** Opening DATA UNDER STUDY block **

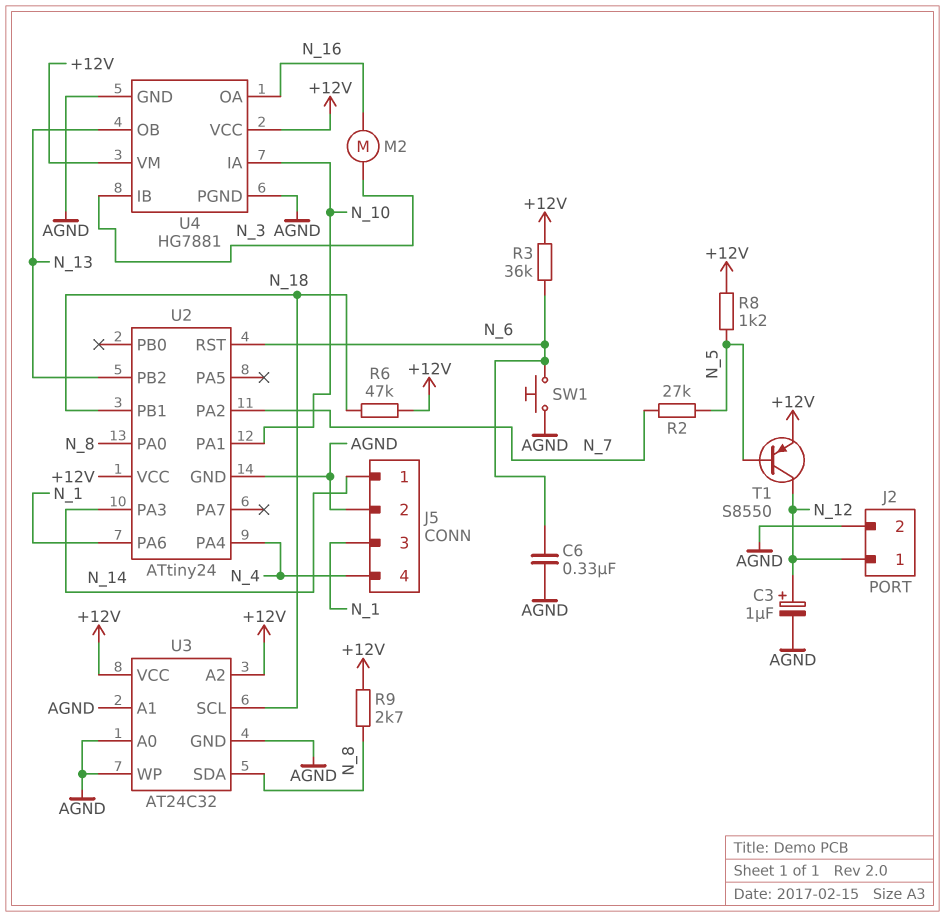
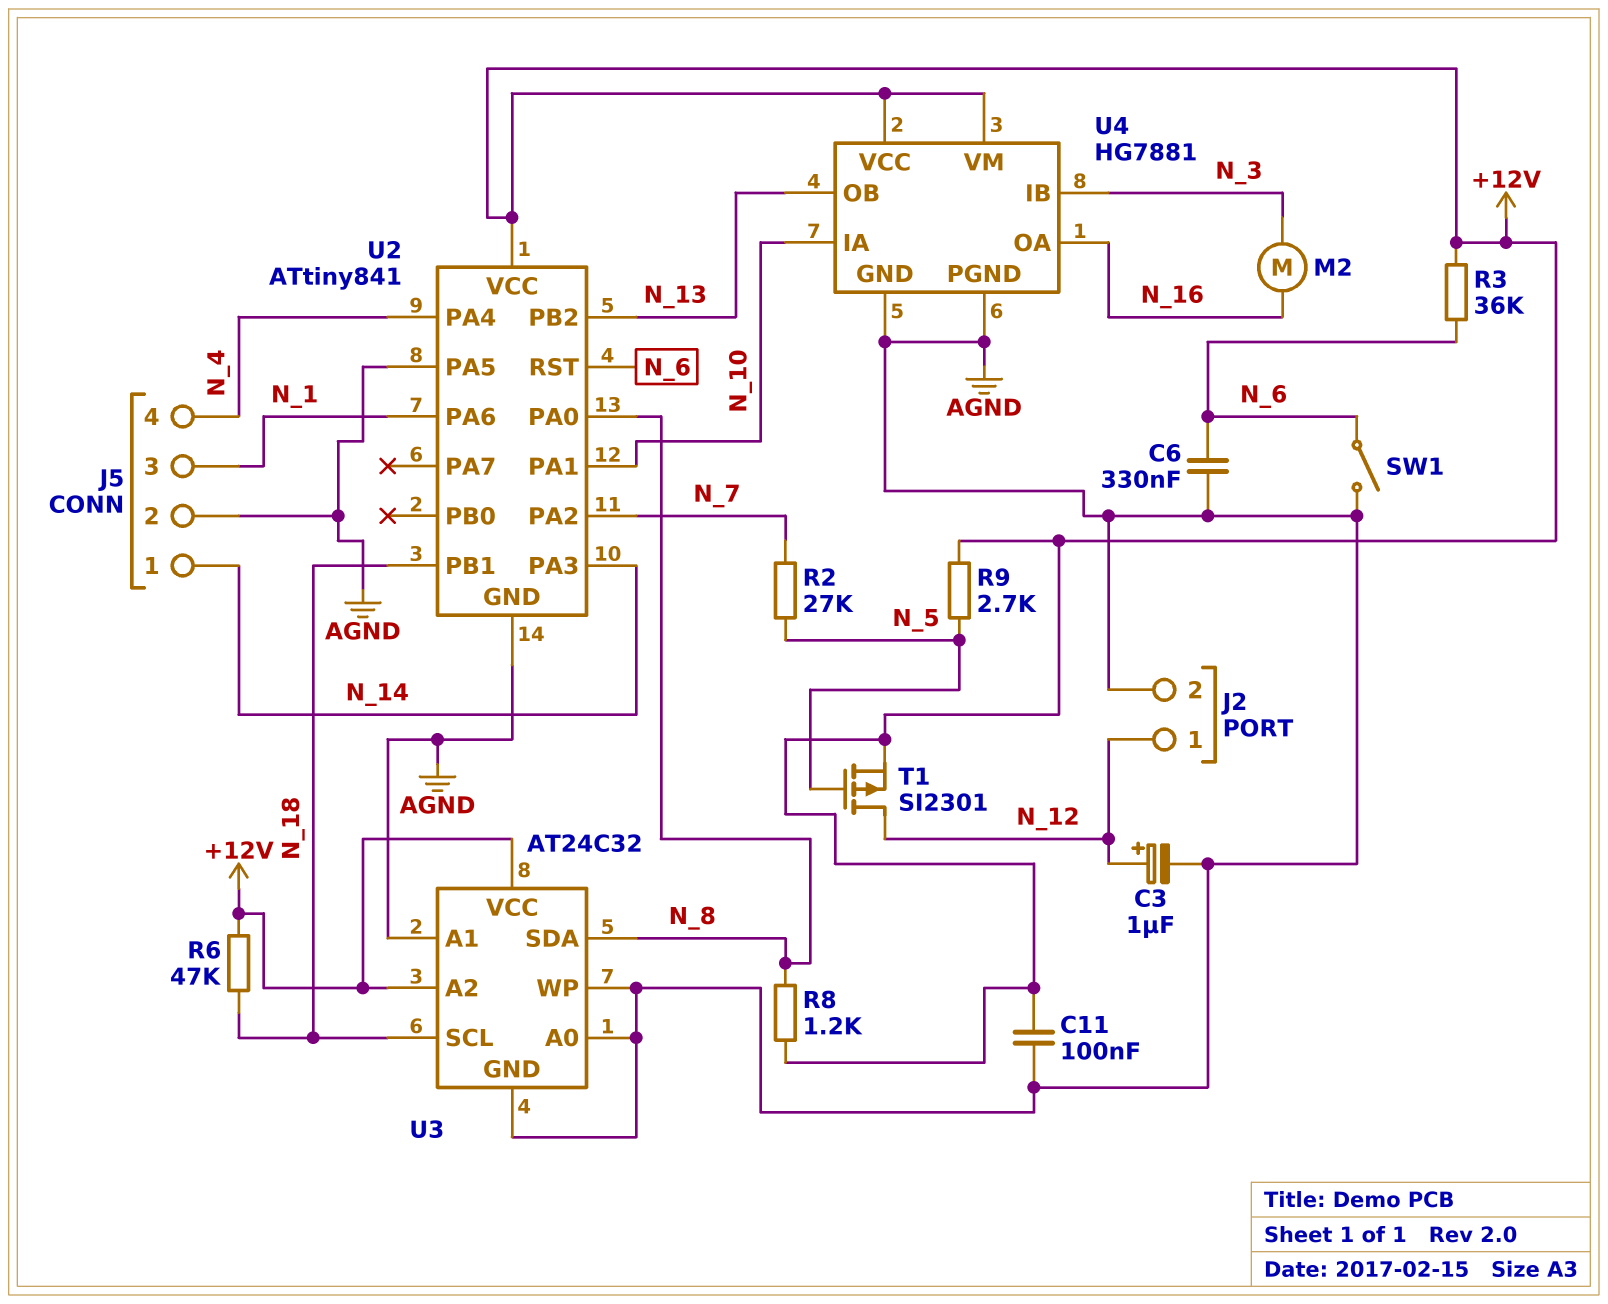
C11: none -> 100nF (+12V, AGND)
R8: 1.2k (+12V, N_5) -> 1.2k (+12V, N_8)
R9: 2.7k (+12V, N_8) -> 2.7k (+12V, N_5)
SW1: button (AGND, N_6) -> switch (AGND, N_6)
T1: PNP S8550 (B N_5, C N_12, E +12V) -> PMOS SI2301 (G N_5, D N_12, S +12V)
U2: ATtiny24 -> ATtiny841
U2 pin PA5: none -> AGND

** Closing DATA UNDER STUDY block **

* **BRIEF**
Begin with the line that contains "SW1: button (AGND, N_6) -> switch (AGND, N_6)" and quote each line after it exactly, stopping after the last line of the data.

* **RESULT OF THE TASK**
SW1: button (AGND, N_6) -> switch (AGND, N_6)
T1: PNP S8550 (B N_5, C N_12, E +12V) -> PMOS SI2301 (G N_5, D N_12, S +12V)
U2: ATtiny24 -> ATtiny841
U2 pin PA5: none -> AGND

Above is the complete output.